**Aim of the exercise**
Could you print the lines below exactly, from the one holding "camera: 25 degrees left, 0 degrees up" through the last line, with no other output?

[Before-and-after object listings]

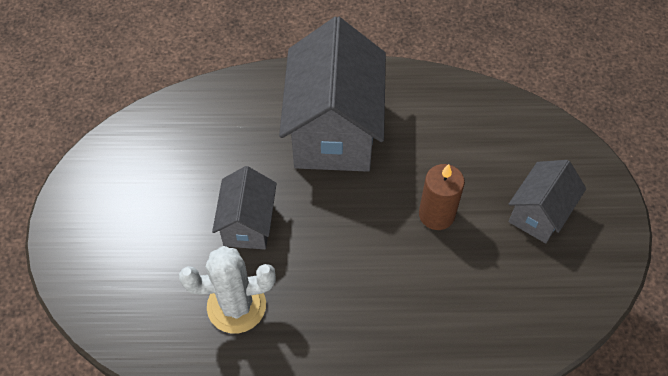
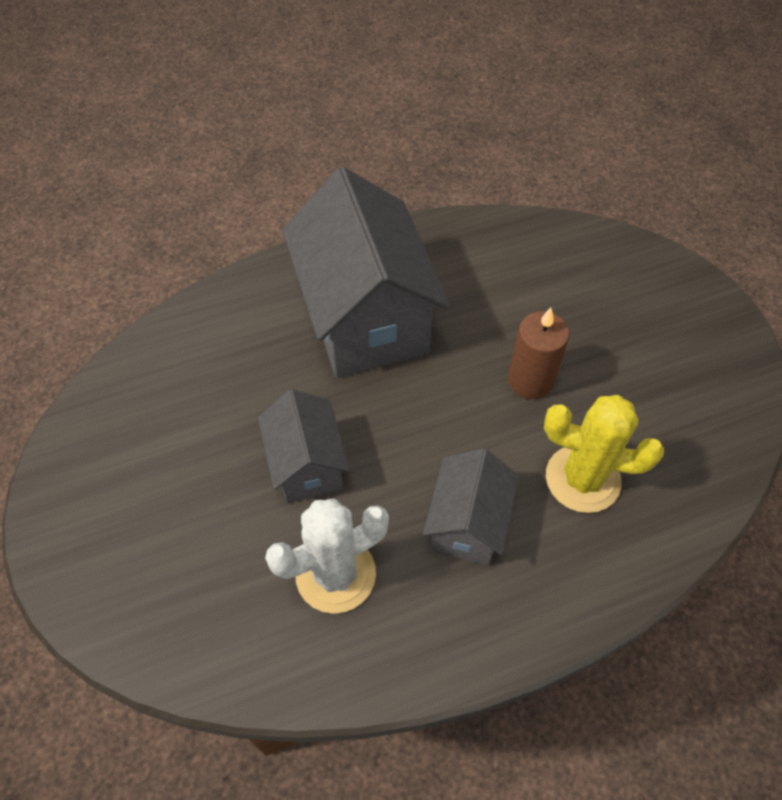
camera: 20 degrees left, 0 degrees up
(442, 300) = (582, 479): none -> yellow cactus
(539, 214) = (644, 342): grey house -> grey house (467, 524)

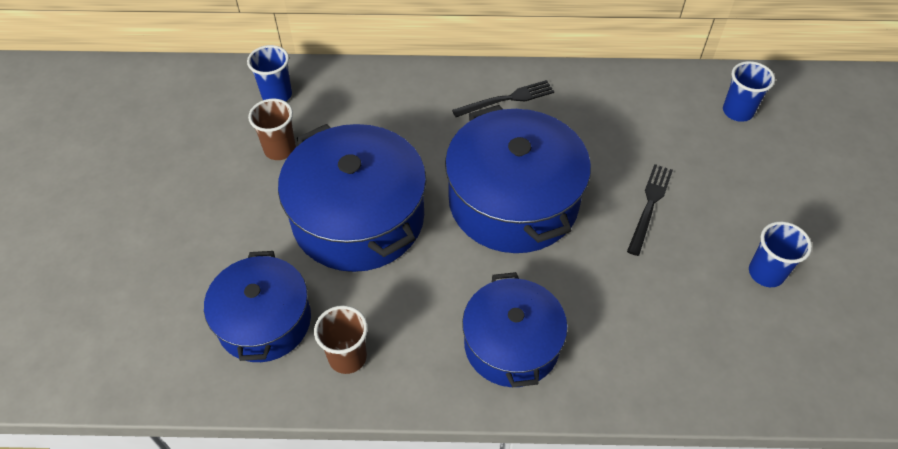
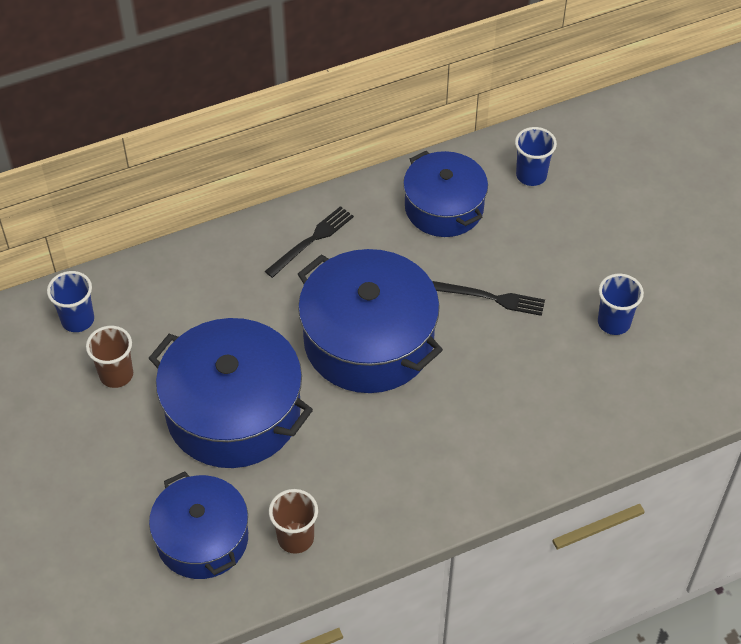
camera: 25 degrees left, 0 degrees up
(511, 344) = (430, 469): blue pot -> blue pot (444, 207)
(650, 205) = (492, 298): black fork -> black fork turned 105 degrees clockwise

**The completed task**
camera: 25 degrees left, 0 degrees up
(511, 344) = (430, 469): blue pot -> blue pot (444, 207)
(650, 205) = (492, 298): black fork -> black fork turned 105 degrees clockwise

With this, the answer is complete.